----- Exercise data
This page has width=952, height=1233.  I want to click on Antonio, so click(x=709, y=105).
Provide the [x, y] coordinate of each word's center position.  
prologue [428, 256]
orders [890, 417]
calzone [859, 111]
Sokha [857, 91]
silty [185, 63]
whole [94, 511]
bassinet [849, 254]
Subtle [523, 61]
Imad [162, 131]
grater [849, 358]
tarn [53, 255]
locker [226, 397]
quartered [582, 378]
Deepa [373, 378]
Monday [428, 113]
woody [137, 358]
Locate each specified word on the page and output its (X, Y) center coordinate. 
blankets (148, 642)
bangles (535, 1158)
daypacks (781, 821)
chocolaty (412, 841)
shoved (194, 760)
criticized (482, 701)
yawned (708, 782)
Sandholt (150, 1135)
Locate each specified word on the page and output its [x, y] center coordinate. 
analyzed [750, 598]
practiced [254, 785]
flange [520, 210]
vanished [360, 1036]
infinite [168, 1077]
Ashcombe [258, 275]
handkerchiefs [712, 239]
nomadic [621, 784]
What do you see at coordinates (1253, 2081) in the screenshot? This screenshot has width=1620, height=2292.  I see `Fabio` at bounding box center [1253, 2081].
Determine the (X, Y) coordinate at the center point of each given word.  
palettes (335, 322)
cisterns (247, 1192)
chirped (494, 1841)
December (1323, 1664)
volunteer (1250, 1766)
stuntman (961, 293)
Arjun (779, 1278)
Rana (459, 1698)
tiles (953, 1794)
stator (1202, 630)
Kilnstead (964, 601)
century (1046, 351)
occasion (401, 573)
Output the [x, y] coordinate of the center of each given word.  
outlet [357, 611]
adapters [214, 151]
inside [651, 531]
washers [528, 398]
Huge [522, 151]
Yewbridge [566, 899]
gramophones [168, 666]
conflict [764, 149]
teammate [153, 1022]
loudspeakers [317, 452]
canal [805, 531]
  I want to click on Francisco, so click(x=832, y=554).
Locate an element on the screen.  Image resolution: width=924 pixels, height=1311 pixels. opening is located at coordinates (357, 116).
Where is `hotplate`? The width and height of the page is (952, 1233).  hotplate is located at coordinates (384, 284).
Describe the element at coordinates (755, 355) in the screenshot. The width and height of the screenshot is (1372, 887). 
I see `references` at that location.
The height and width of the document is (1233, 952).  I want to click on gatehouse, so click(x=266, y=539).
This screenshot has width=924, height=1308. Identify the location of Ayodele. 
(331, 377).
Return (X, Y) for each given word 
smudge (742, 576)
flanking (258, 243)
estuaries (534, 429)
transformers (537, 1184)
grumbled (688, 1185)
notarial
----------
> _Exercise details_:
Reproduce every item above, word for word and unchanged.

> _Exercise result_:
This page has width=952, height=1233.  I want to click on Antonio, so click(x=709, y=105).
Provide the [x, y] coordinate of each word's center position.  
prologue [428, 256]
orders [890, 417]
calzone [859, 111]
Sokha [857, 91]
silty [185, 63]
whole [94, 511]
bassinet [849, 254]
Subtle [523, 61]
Imad [162, 131]
grater [849, 358]
tarn [53, 255]
locker [226, 397]
quartered [582, 378]
Deepa [373, 378]
Monday [428, 113]
woody [137, 358]
Locate each specified word on the page and output its (X, Y) center coordinate. 
blankets (148, 642)
bangles (535, 1158)
daypacks (781, 821)
chocolaty (412, 841)
shoved (194, 760)
criticized (482, 701)
yawned (708, 782)
Sandholt (150, 1135)
Locate each specified word on the page and output its [x, y] center coordinate. 
analyzed [750, 598]
practiced [254, 785]
flange [520, 210]
vanished [360, 1036]
infinite [168, 1077]
Ashcombe [258, 275]
handkerchiefs [712, 239]
nomadic [621, 784]
What do you see at coordinates (1253, 2081) in the screenshot? This screenshot has width=1620, height=2292.  I see `Fabio` at bounding box center [1253, 2081].
Determine the (X, Y) coordinate at the center point of each given word.  
palettes (335, 322)
cisterns (247, 1192)
chirped (494, 1841)
December (1323, 1664)
volunteer (1250, 1766)
stuntman (961, 293)
Arjun (779, 1278)
Rana (459, 1698)
tiles (953, 1794)
stator (1202, 630)
Kilnstead (964, 601)
century (1046, 351)
occasion (401, 573)
Output the [x, y] coordinate of the center of each given word.  
outlet [357, 611]
adapters [214, 151]
inside [651, 531]
washers [528, 398]
Huge [522, 151]
Yewbridge [566, 899]
gramophones [168, 666]
conflict [764, 149]
teammate [153, 1022]
loudspeakers [317, 452]
canal [805, 531]
  I want to click on Francisco, so click(x=832, y=554).
Locate an element on the screen.  Image resolution: width=924 pixels, height=1311 pixels. opening is located at coordinates (357, 116).
Where is `hotplate`? The width and height of the page is (952, 1233).  hotplate is located at coordinates (384, 284).
Describe the element at coordinates (755, 355) in the screenshot. The width and height of the screenshot is (1372, 887). 
I see `references` at that location.
The height and width of the document is (1233, 952).  I want to click on gatehouse, so click(x=266, y=539).
This screenshot has width=924, height=1308. Identify the location of Ayodele. 
(331, 377).
Return (X, Y) for each given word 
smudge (742, 576)
flanking (258, 243)
estuaries (534, 429)
transformers (537, 1184)
grumbled (688, 1185)
notarial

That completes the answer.